▶ **What you are asked to do**
Return verbatim the line containing "D3: none -> zener 12V (A N004, K N003)" together with all lines that follow it in the records, and no other material.
============================================================
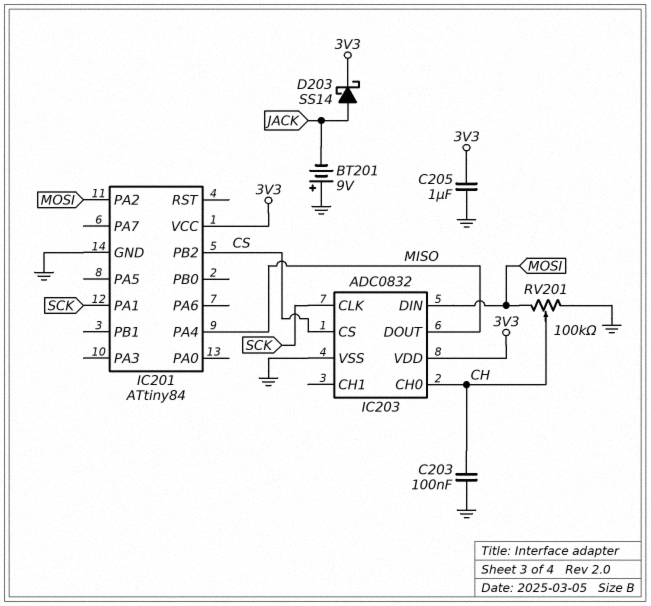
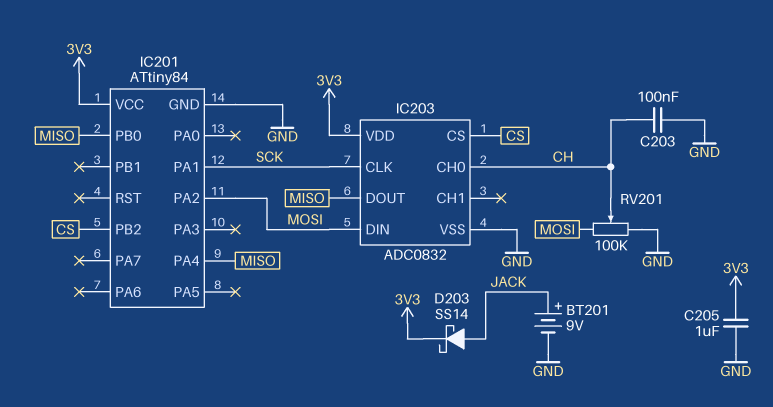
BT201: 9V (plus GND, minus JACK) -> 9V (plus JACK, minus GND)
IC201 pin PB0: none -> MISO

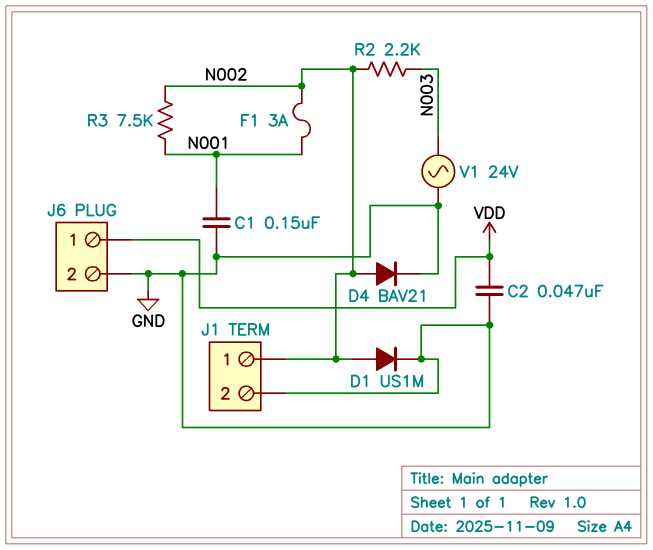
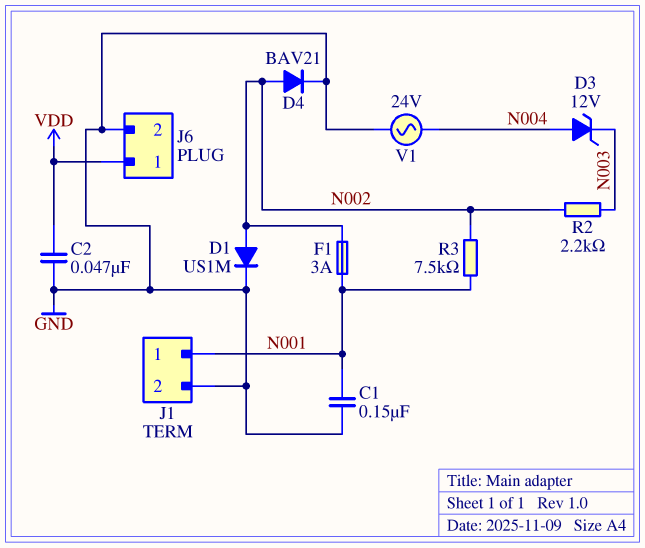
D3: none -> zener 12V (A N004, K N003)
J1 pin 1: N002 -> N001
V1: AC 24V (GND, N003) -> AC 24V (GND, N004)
============================================================
▶ **Task solution**
D3: none -> zener 12V (A N004, K N003)
J1 pin 1: N002 -> N001
V1: AC 24V (GND, N003) -> AC 24V (GND, N004)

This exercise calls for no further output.